== Segment start ==
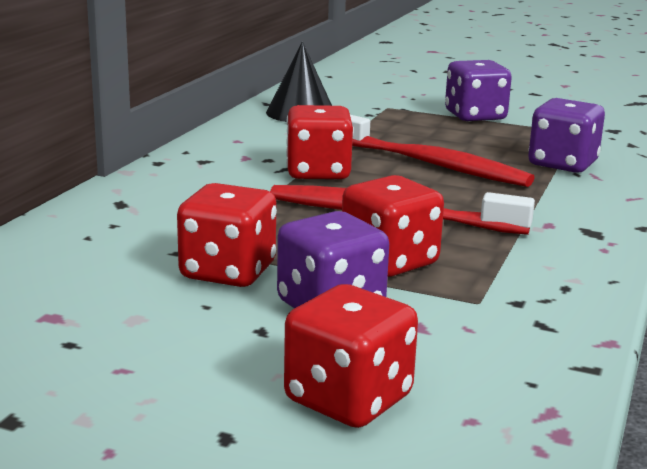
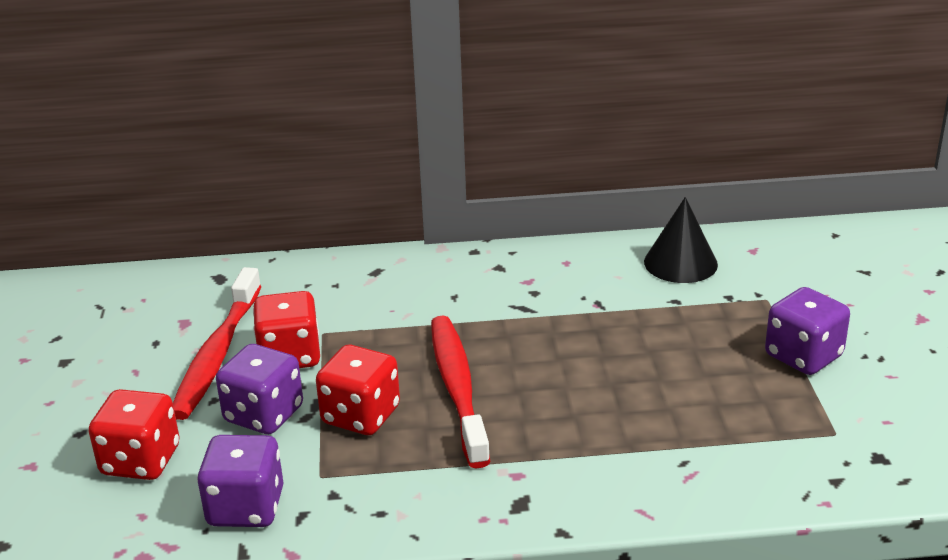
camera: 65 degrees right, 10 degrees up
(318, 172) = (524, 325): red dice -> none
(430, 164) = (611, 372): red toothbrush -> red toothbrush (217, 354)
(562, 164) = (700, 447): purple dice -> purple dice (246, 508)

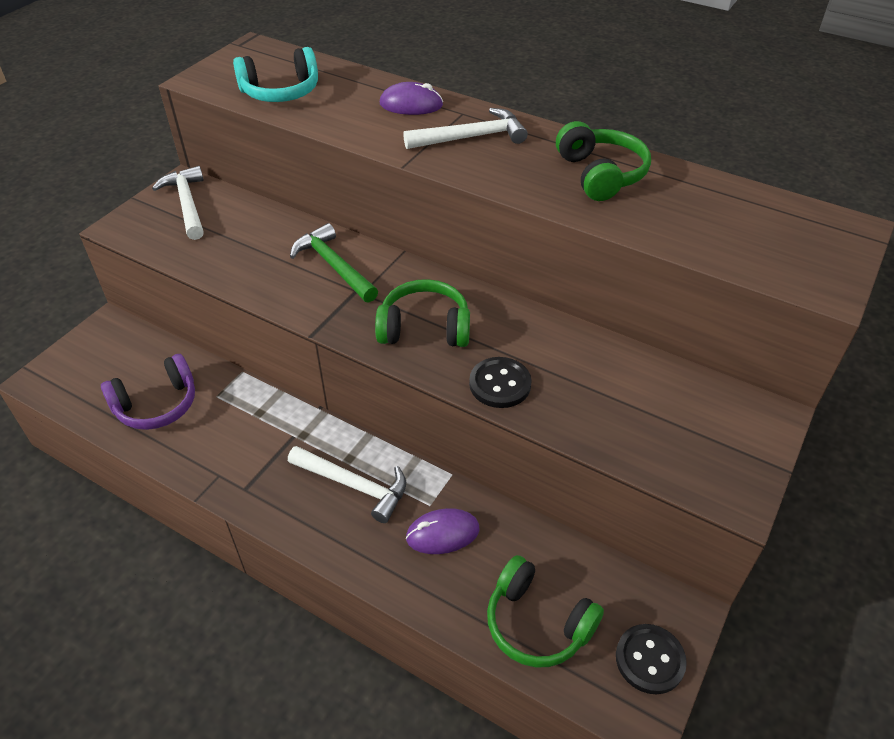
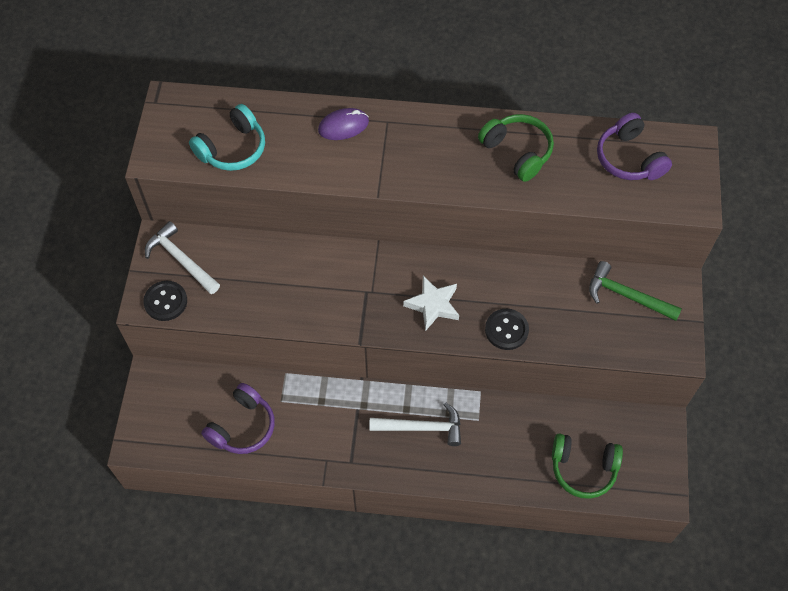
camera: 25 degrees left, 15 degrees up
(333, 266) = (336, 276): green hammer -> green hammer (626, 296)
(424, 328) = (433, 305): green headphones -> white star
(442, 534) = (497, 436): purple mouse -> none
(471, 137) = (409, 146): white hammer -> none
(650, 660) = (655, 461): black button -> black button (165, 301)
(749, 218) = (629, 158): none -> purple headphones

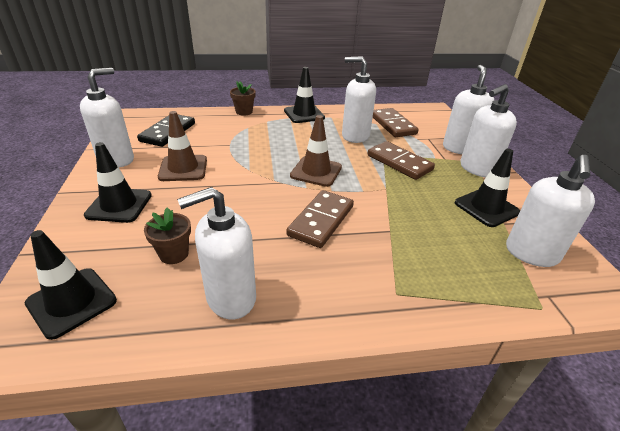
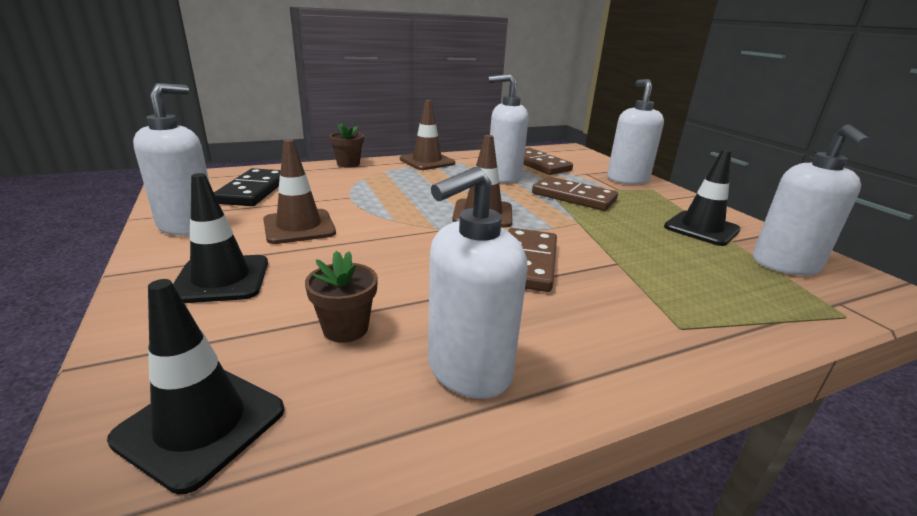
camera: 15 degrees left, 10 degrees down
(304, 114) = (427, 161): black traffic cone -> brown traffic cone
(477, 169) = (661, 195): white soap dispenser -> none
== Segment end ==
Assignment:
Set down, word for word, the full listing above, and carry over no pictures.

Solution:
camera: 65 degrees right, 10 degrees up
(318, 172) = (524, 325): red dice -> none
(430, 164) = (611, 372): red toothbrush -> red toothbrush (217, 354)
(562, 164) = (700, 447): purple dice -> purple dice (246, 508)

camera: 25 degrees left, 15 degrees up
(333, 266) = (336, 276): green hammer -> green hammer (626, 296)
(424, 328) = (433, 305): green headphones -> white star
(442, 534) = (497, 436): purple mouse -> none
(471, 137) = (409, 146): white hammer -> none
(650, 660) = (655, 461): black button -> black button (165, 301)
(749, 218) = (629, 158): none -> purple headphones

camera: 15 degrees left, 10 degrees down
(304, 114) = (427, 161): black traffic cone -> brown traffic cone
(477, 169) = (661, 195): white soap dispenser -> none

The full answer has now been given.